═══ Dataset records

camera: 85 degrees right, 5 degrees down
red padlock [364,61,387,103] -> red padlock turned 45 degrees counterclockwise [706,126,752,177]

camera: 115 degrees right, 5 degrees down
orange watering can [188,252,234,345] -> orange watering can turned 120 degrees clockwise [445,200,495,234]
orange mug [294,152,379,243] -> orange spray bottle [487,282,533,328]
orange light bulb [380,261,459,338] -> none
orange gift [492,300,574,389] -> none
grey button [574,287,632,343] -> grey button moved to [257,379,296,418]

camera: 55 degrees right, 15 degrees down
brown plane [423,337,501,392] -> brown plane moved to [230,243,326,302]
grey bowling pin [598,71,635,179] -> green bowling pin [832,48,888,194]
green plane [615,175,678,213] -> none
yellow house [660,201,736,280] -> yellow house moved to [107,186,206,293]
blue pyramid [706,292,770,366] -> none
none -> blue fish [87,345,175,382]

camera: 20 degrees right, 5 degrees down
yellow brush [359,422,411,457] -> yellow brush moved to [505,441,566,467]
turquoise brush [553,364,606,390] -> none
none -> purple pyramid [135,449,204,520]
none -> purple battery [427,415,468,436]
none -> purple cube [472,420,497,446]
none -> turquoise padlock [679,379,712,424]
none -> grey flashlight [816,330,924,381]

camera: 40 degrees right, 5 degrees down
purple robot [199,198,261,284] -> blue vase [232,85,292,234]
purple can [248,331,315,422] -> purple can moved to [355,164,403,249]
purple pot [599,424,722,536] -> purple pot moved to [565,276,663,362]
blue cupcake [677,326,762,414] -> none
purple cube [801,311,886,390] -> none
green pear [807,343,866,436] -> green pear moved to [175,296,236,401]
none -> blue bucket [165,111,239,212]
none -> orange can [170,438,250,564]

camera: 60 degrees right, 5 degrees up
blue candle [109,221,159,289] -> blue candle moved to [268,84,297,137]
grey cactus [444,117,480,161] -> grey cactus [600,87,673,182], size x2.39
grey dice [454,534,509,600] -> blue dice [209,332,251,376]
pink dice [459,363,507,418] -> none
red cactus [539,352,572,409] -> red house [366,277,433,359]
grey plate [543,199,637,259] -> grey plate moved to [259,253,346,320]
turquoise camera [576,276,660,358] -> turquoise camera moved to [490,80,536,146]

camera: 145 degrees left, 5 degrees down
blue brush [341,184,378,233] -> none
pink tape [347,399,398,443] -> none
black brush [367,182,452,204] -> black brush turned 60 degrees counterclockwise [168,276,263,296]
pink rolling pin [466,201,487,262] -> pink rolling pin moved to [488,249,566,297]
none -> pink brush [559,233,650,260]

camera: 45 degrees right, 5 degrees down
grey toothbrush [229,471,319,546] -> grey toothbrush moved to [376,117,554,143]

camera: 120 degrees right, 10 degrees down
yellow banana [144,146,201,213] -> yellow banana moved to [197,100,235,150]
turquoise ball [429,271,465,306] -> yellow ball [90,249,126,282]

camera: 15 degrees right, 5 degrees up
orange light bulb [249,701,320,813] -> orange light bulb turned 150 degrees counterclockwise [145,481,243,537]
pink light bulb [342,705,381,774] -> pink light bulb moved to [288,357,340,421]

══════

▸ Exercise
Above are the records; repeat exactly the lines from the one holding "purple robot [199,198,261,284]" down to the one holding "camera: 45 degrees right, 5 degrees down", end lines included.

▸ Output
purple robot [199,198,261,284] -> blue vase [232,85,292,234]
purple can [248,331,315,422] -> purple can moved to [355,164,403,249]
purple pot [599,424,722,536] -> purple pot moved to [565,276,663,362]
blue cupcake [677,326,762,414] -> none
purple cube [801,311,886,390] -> none
green pear [807,343,866,436] -> green pear moved to [175,296,236,401]
none -> blue bucket [165,111,239,212]
none -> orange can [170,438,250,564]

camera: 60 degrees right, 5 degrees up
blue candle [109,221,159,289] -> blue candle moved to [268,84,297,137]
grey cactus [444,117,480,161] -> grey cactus [600,87,673,182], size x2.39
grey dice [454,534,509,600] -> blue dice [209,332,251,376]
pink dice [459,363,507,418] -> none
red cactus [539,352,572,409] -> red house [366,277,433,359]
grey plate [543,199,637,259] -> grey plate moved to [259,253,346,320]
turquoise camera [576,276,660,358] -> turquoise camera moved to [490,80,536,146]

camera: 145 degrees left, 5 degrees down
blue brush [341,184,378,233] -> none
pink tape [347,399,398,443] -> none
black brush [367,182,452,204] -> black brush turned 60 degrees counterclockwise [168,276,263,296]
pink rolling pin [466,201,487,262] -> pink rolling pin moved to [488,249,566,297]
none -> pink brush [559,233,650,260]

camera: 45 degrees right, 5 degrees down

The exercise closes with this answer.